_What needs to be done_
Pull out each line of the listing below that contains the string "Humdrum".

_Entries_
## BEGIN
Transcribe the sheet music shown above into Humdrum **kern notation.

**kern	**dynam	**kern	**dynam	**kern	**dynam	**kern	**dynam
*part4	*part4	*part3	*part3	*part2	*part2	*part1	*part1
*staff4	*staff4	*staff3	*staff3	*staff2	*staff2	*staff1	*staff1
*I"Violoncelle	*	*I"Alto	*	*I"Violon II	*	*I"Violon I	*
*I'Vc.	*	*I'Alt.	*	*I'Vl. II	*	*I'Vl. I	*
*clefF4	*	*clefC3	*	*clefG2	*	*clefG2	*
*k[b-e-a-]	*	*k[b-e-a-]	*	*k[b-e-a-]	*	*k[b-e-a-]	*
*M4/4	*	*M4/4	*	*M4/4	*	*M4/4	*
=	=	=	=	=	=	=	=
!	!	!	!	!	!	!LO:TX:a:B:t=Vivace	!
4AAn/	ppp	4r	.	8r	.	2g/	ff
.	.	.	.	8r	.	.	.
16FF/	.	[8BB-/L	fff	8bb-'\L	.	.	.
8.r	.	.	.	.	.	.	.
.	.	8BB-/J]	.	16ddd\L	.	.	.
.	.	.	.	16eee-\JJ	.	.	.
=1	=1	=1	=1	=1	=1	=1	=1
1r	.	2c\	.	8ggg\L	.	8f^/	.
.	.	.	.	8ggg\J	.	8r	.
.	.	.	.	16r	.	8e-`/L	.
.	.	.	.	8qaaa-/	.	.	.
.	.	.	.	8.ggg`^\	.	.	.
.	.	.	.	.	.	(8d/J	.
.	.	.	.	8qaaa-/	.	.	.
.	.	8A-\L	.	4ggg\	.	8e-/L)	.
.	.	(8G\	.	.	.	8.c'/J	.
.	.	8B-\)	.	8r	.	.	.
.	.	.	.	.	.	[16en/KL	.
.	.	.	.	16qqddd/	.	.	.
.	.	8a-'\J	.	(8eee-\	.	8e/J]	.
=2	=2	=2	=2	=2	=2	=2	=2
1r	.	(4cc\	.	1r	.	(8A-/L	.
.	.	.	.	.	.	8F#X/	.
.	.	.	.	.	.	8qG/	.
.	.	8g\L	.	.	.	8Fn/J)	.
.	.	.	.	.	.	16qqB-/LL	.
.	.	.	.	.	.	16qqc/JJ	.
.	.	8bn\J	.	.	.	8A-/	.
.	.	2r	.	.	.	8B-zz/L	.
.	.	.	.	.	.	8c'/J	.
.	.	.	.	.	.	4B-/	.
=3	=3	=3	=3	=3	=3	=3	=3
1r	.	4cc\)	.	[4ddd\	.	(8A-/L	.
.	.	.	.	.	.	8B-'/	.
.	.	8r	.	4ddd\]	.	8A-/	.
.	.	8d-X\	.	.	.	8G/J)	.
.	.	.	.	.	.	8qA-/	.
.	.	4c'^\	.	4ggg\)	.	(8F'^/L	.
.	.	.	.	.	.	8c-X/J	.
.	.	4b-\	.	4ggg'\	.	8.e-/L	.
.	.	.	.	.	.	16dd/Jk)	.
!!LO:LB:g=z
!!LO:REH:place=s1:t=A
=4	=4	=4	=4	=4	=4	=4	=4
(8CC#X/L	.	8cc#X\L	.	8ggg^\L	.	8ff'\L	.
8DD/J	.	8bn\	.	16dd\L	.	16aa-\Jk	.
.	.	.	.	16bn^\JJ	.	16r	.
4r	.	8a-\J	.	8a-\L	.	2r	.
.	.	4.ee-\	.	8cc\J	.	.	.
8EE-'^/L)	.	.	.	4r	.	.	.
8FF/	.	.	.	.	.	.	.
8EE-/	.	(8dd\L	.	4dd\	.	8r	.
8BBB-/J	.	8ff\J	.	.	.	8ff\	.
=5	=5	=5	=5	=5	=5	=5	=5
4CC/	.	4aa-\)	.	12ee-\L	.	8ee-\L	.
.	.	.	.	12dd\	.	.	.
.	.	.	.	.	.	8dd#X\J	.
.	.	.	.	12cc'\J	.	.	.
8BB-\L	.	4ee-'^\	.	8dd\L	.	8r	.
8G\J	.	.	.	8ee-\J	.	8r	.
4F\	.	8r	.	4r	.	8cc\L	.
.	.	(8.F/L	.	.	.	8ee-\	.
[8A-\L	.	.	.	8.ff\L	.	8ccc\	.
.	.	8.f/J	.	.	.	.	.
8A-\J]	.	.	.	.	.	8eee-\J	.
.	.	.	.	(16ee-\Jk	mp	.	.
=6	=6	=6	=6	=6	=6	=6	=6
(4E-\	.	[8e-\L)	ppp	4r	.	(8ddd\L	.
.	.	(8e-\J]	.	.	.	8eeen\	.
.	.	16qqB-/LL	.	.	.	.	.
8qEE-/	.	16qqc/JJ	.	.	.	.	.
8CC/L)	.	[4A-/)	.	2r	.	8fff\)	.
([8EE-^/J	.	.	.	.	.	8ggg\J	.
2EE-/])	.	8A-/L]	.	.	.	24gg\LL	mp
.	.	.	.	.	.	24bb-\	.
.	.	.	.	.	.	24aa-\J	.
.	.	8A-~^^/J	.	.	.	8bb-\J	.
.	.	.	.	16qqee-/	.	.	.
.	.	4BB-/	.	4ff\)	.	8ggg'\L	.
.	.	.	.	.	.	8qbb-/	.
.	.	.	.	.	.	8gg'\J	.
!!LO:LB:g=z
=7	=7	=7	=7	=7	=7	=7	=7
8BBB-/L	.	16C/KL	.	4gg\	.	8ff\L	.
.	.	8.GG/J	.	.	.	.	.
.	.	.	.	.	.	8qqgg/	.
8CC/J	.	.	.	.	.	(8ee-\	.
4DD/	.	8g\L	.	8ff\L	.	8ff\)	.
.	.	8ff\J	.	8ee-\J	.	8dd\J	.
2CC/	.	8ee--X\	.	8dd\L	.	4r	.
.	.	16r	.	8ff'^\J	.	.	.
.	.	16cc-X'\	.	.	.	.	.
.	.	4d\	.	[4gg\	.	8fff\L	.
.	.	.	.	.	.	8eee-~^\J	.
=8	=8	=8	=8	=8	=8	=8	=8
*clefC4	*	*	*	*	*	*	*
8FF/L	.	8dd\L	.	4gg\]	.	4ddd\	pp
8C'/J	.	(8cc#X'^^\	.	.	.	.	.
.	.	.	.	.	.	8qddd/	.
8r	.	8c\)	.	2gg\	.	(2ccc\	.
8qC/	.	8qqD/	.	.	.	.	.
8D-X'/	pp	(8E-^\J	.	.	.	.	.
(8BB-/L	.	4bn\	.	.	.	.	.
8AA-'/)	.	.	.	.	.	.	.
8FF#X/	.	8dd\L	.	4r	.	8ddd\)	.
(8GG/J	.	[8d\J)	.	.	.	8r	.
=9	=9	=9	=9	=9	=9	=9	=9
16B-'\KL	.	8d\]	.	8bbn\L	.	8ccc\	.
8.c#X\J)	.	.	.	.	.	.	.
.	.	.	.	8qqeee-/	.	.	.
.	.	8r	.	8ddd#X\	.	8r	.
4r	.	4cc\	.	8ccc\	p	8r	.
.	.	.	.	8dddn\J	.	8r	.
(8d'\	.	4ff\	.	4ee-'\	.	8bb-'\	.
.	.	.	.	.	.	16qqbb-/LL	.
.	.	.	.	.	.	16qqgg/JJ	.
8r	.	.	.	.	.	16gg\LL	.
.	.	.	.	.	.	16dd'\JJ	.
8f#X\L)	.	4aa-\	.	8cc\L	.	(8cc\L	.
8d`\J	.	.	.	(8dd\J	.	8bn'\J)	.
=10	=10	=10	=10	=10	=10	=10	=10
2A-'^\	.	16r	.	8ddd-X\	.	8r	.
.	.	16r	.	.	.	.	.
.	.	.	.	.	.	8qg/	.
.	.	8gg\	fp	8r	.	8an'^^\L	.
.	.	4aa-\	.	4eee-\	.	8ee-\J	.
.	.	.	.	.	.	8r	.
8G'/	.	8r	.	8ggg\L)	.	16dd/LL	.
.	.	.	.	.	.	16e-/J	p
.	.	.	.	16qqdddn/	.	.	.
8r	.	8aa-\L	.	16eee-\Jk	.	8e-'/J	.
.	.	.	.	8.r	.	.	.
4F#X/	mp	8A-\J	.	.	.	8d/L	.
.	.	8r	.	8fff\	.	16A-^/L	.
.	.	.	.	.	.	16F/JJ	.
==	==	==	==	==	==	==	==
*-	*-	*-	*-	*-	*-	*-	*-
## END
## BEGIN
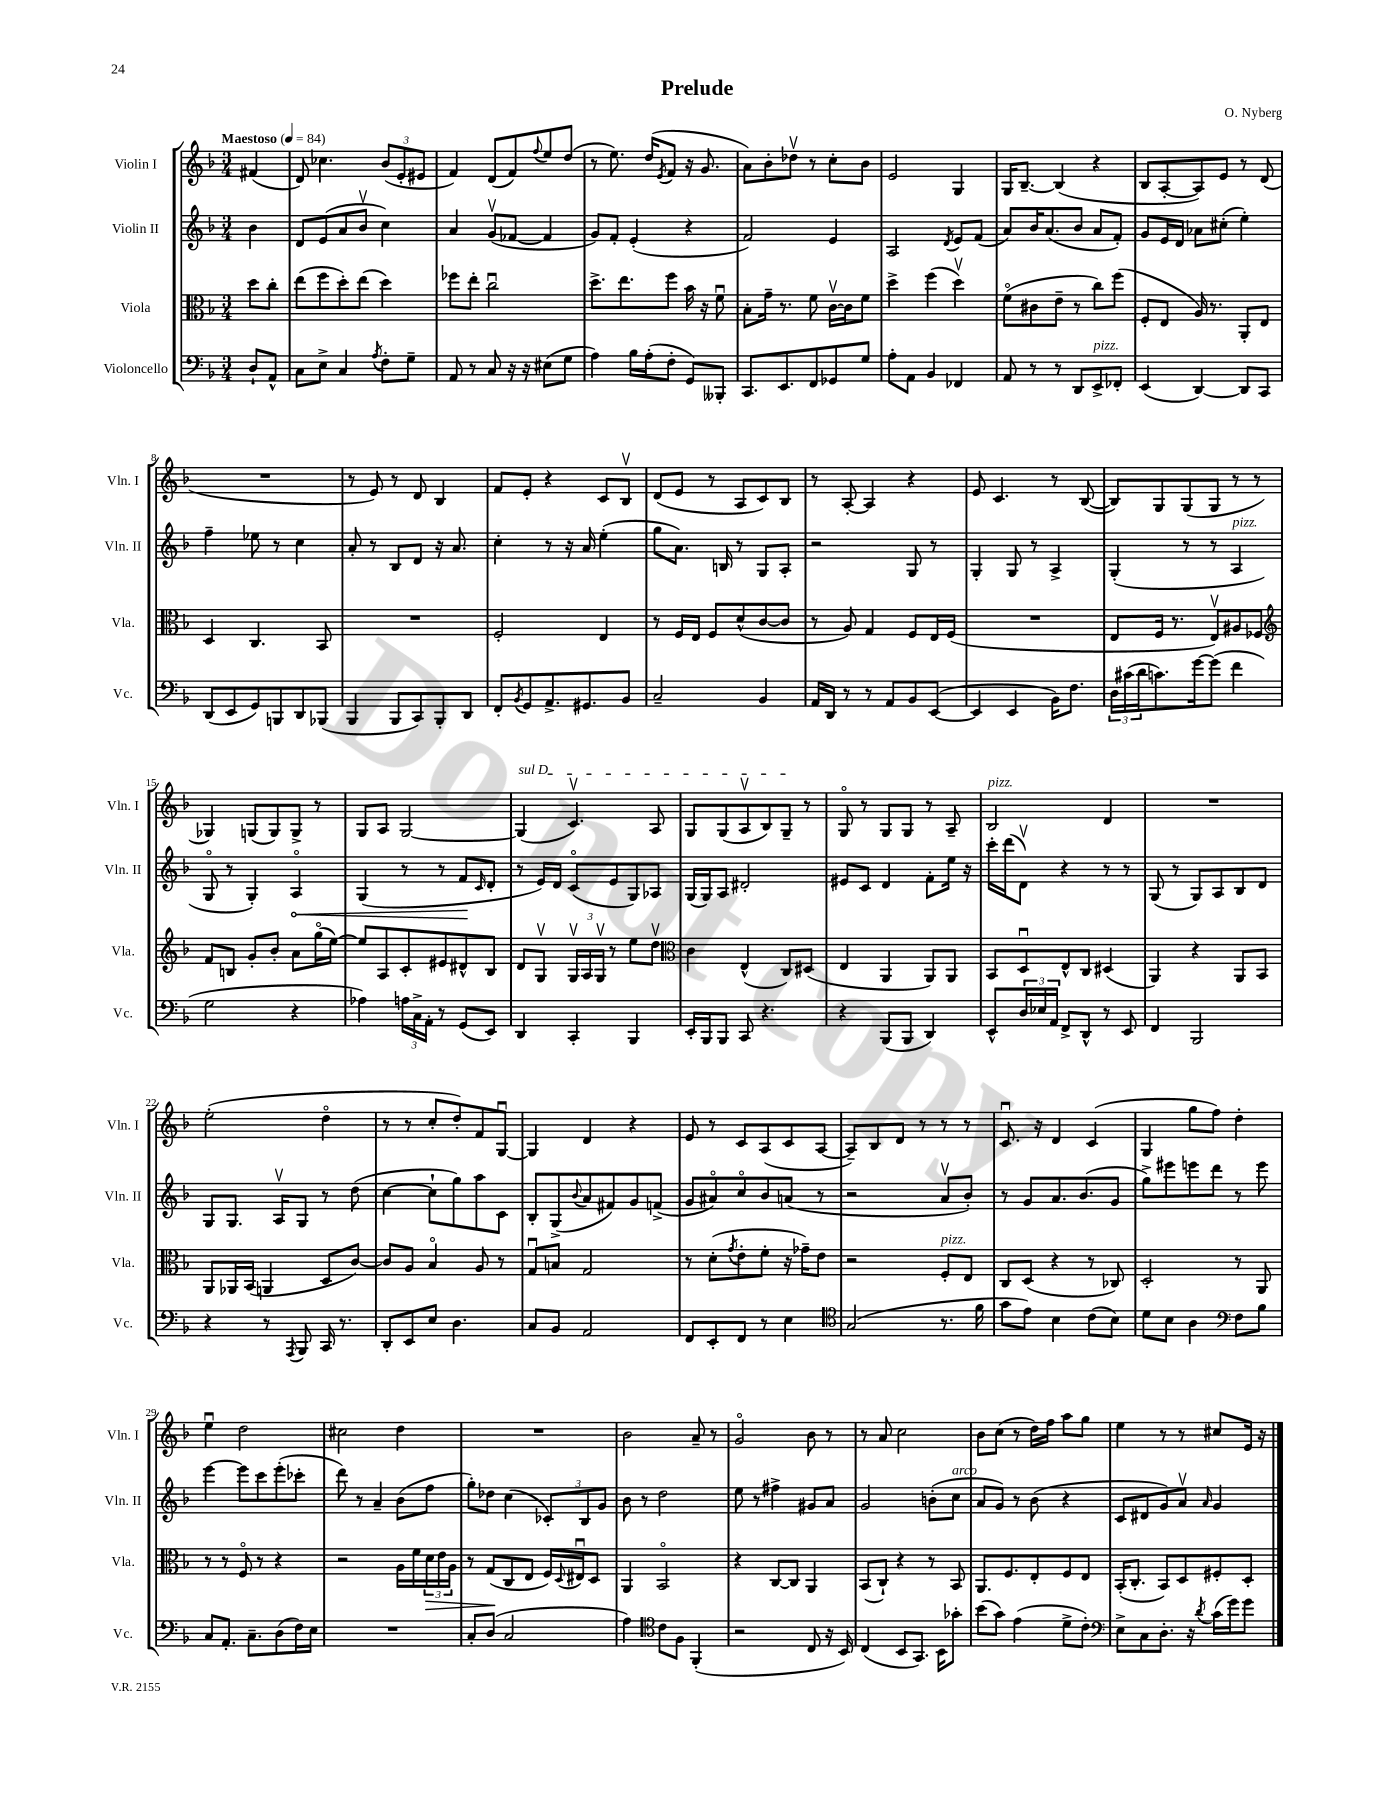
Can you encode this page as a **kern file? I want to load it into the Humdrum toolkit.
## END
_Response to this exercise_
Transcribe the sheet music shown above into Humdrum **kern notation.
Can you encode this page as a **kern file? I want to load it into the Humdrum toolkit.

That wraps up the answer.